Filter the entries, keeping every line with the word "turquoise".
================
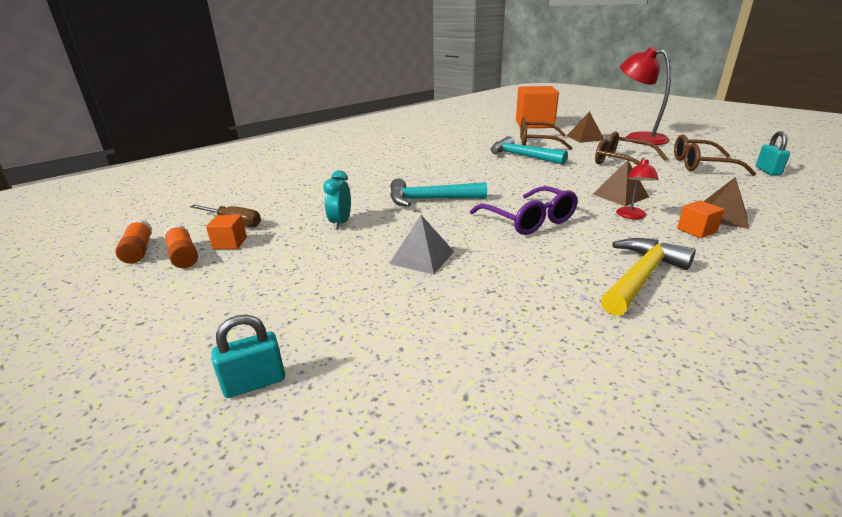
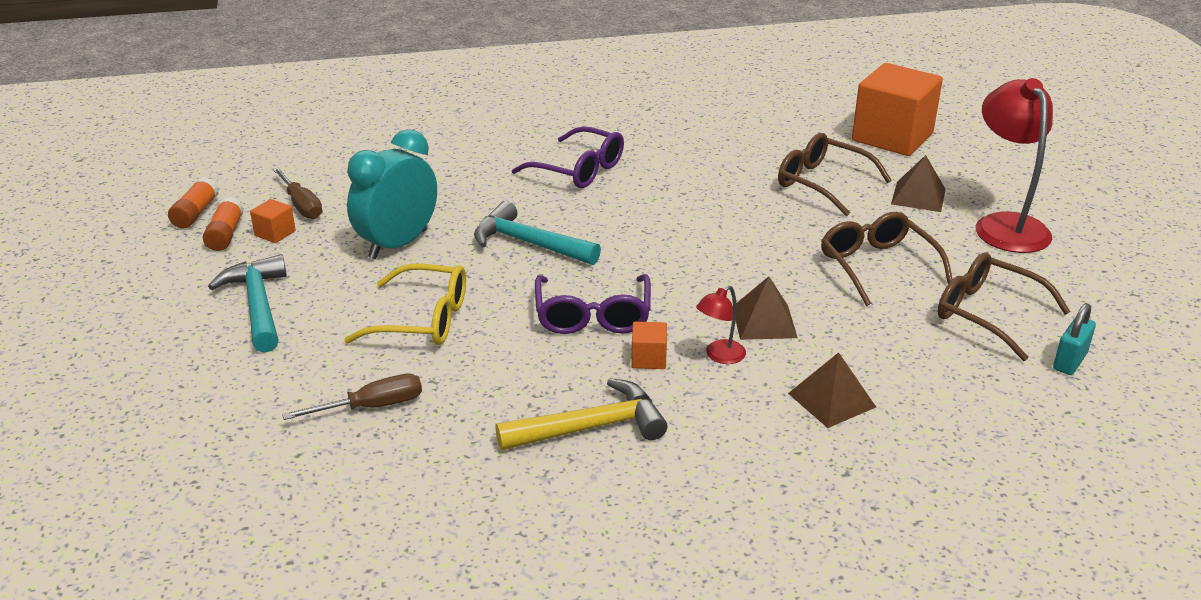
camera: 30 degrees right, 5 degrees up
turquoise padlock [211,315,285,398] -> none
turquoise clock [323,170,351,230] -> turquoise clock [347,129,437,259], size x1.83
grey pyramid [389,215,454,274] -> yellow glasses [344,263,466,345]
turquoise hammer [490,136,568,165] -> turquoise hammer moved to [208,254,287,353]
orange cube [677,200,725,238] -> orange cube moved to [631,322,667,369]
none -> brown screwdriver [282,373,422,420]
none -> purple glasses [512,126,624,188]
================
# Exercise output
turquoise padlock [211,315,285,398] -> none
turquoise clock [323,170,351,230] -> turquoise clock [347,129,437,259], size x1.83
turquoise hammer [490,136,568,165] -> turquoise hammer moved to [208,254,287,353]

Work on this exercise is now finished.